INPUT FOR THIS TASK:

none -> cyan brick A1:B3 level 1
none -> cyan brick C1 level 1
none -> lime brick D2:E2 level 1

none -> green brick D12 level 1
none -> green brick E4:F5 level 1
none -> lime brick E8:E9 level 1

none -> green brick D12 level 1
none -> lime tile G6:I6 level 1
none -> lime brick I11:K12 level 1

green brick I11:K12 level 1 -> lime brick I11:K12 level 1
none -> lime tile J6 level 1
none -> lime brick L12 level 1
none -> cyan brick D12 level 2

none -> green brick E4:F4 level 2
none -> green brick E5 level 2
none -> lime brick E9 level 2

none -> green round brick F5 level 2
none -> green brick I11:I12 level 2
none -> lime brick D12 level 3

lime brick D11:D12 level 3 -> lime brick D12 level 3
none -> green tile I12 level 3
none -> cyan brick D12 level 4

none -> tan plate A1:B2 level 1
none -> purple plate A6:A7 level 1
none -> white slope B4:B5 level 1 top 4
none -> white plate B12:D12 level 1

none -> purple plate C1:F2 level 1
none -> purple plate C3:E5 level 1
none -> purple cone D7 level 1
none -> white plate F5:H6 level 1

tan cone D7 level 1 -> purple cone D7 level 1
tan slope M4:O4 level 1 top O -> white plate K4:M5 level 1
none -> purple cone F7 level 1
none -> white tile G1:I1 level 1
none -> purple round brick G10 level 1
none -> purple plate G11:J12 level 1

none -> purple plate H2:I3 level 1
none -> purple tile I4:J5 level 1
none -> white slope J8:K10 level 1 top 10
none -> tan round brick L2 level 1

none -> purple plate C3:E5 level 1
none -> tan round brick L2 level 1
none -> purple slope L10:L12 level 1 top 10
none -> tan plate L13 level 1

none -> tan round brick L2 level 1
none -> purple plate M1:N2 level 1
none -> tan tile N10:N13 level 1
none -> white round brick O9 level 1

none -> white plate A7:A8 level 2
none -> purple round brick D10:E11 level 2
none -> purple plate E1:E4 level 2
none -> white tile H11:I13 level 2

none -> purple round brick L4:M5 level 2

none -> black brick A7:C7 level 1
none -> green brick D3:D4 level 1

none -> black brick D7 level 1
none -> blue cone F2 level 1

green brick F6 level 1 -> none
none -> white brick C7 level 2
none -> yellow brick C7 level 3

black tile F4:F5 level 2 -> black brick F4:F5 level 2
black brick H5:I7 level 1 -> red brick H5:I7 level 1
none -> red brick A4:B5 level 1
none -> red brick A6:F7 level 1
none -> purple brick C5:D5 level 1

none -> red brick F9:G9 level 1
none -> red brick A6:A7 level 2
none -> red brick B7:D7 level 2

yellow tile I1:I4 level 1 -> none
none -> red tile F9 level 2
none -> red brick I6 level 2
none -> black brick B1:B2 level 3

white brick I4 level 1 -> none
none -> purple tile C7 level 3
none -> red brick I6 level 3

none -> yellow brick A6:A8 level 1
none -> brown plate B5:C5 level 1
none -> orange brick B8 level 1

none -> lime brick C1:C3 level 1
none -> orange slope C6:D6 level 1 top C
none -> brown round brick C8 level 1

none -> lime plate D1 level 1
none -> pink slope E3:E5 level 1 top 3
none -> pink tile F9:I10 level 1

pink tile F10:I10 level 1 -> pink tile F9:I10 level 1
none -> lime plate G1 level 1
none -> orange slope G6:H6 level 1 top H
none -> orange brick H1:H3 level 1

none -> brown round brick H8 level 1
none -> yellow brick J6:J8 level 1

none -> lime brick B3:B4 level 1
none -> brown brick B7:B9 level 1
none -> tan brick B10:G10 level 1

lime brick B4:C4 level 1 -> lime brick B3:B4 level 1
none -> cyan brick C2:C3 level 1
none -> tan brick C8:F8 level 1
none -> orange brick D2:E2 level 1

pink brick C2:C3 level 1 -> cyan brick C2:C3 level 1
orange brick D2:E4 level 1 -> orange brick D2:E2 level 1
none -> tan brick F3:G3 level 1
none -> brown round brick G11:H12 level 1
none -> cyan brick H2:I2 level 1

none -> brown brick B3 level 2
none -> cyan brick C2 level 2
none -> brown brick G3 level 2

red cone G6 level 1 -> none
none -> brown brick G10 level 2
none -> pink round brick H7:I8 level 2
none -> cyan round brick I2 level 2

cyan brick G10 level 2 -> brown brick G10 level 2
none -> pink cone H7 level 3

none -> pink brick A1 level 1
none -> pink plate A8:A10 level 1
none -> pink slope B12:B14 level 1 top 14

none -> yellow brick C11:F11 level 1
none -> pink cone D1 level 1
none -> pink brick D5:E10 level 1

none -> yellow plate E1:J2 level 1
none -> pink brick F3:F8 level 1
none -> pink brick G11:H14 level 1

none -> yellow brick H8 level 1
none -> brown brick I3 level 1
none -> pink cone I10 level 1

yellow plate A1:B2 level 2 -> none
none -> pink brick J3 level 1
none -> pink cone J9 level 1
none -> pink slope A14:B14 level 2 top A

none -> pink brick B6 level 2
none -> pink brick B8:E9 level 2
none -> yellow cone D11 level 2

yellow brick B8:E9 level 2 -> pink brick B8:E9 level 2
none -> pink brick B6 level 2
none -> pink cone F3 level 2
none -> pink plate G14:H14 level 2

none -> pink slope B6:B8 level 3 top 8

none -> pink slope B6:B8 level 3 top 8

EXERCISE DESCRIPTION: The expected answer is the complete material, restated exactly.

SOLUTION TO THE PROBLEM:
none -> cyan brick A1:B3 level 1
none -> cyan brick C1 level 1
none -> lime brick D2:E2 level 1

none -> green brick D12 level 1
none -> green brick E4:F5 level 1
none -> lime brick E8:E9 level 1

none -> green brick D12 level 1
none -> lime tile G6:I6 level 1
none -> lime brick I11:K12 level 1

green brick I11:K12 level 1 -> lime brick I11:K12 level 1
none -> lime tile J6 level 1
none -> lime brick L12 level 1
none -> cyan brick D12 level 2

none -> green brick E4:F4 level 2
none -> green brick E5 level 2
none -> lime brick E9 level 2

none -> green round brick F5 level 2
none -> green brick I11:I12 level 2
none -> lime brick D12 level 3

lime brick D11:D12 level 3 -> lime brick D12 level 3
none -> green tile I12 level 3
none -> cyan brick D12 level 4

none -> tan plate A1:B2 level 1
none -> purple plate A6:A7 level 1
none -> white slope B4:B5 level 1 top 4
none -> white plate B12:D12 level 1

none -> purple plate C1:F2 level 1
none -> purple plate C3:E5 level 1
none -> purple cone D7 level 1
none -> white plate F5:H6 level 1

tan cone D7 level 1 -> purple cone D7 level 1
tan slope M4:O4 level 1 top O -> white plate K4:M5 level 1
none -> purple cone F7 level 1
none -> white tile G1:I1 level 1
none -> purple round brick G10 level 1
none -> purple plate G11:J12 level 1

none -> purple plate H2:I3 level 1
none -> purple tile I4:J5 level 1
none -> white slope J8:K10 level 1 top 10
none -> tan round brick L2 level 1

none -> purple plate C3:E5 level 1
none -> tan round brick L2 level 1
none -> purple slope L10:L12 level 1 top 10
none -> tan plate L13 level 1

none -> tan round brick L2 level 1
none -> purple plate M1:N2 level 1
none -> tan tile N10:N13 level 1
none -> white round brick O9 level 1

none -> white plate A7:A8 level 2
none -> purple round brick D10:E11 level 2
none -> purple plate E1:E4 level 2
none -> white tile H11:I13 level 2

none -> purple round brick L4:M5 level 2

none -> black brick A7:C7 level 1
none -> green brick D3:D4 level 1

none -> black brick D7 level 1
none -> blue cone F2 level 1

green brick F6 level 1 -> none
none -> white brick C7 level 2
none -> yellow brick C7 level 3

black tile F4:F5 level 2 -> black brick F4:F5 level 2
black brick H5:I7 level 1 -> red brick H5:I7 level 1
none -> red brick A4:B5 level 1
none -> red brick A6:F7 level 1
none -> purple brick C5:D5 level 1

none -> red brick F9:G9 level 1
none -> red brick A6:A7 level 2
none -> red brick B7:D7 level 2

yellow tile I1:I4 level 1 -> none
none -> red tile F9 level 2
none -> red brick I6 level 2
none -> black brick B1:B2 level 3

white brick I4 level 1 -> none
none -> purple tile C7 level 3
none -> red brick I6 level 3

none -> yellow brick A6:A8 level 1
none -> brown plate B5:C5 level 1
none -> orange brick B8 level 1

none -> lime brick C1:C3 level 1
none -> orange slope C6:D6 level 1 top C
none -> brown round brick C8 level 1

none -> lime plate D1 level 1
none -> pink slope E3:E5 level 1 top 3
none -> pink tile F9:I10 level 1

pink tile F10:I10 level 1 -> pink tile F9:I10 level 1
none -> lime plate G1 level 1
none -> orange slope G6:H6 level 1 top H
none -> orange brick H1:H3 level 1

none -> brown round brick H8 level 1
none -> yellow brick J6:J8 level 1

none -> lime brick B3:B4 level 1
none -> brown brick B7:B9 level 1
none -> tan brick B10:G10 level 1

lime brick B4:C4 level 1 -> lime brick B3:B4 level 1
none -> cyan brick C2:C3 level 1
none -> tan brick C8:F8 level 1
none -> orange brick D2:E2 level 1

pink brick C2:C3 level 1 -> cyan brick C2:C3 level 1
orange brick D2:E4 level 1 -> orange brick D2:E2 level 1
none -> tan brick F3:G3 level 1
none -> brown round brick G11:H12 level 1
none -> cyan brick H2:I2 level 1

none -> brown brick B3 level 2
none -> cyan brick C2 level 2
none -> brown brick G3 level 2

red cone G6 level 1 -> none
none -> brown brick G10 level 2
none -> pink round brick H7:I8 level 2
none -> cyan round brick I2 level 2

cyan brick G10 level 2 -> brown brick G10 level 2
none -> pink cone H7 level 3

none -> pink brick A1 level 1
none -> pink plate A8:A10 level 1
none -> pink slope B12:B14 level 1 top 14

none -> yellow brick C11:F11 level 1
none -> pink cone D1 level 1
none -> pink brick D5:E10 level 1

none -> yellow plate E1:J2 level 1
none -> pink brick F3:F8 level 1
none -> pink brick G11:H14 level 1

none -> yellow brick H8 level 1
none -> brown brick I3 level 1
none -> pink cone I10 level 1

yellow plate A1:B2 level 2 -> none
none -> pink brick J3 level 1
none -> pink cone J9 level 1
none -> pink slope A14:B14 level 2 top A

none -> pink brick B6 level 2
none -> pink brick B8:E9 level 2
none -> yellow cone D11 level 2

yellow brick B8:E9 level 2 -> pink brick B8:E9 level 2
none -> pink brick B6 level 2
none -> pink cone F3 level 2
none -> pink plate G14:H14 level 2

none -> pink slope B6:B8 level 3 top 8

none -> pink slope B6:B8 level 3 top 8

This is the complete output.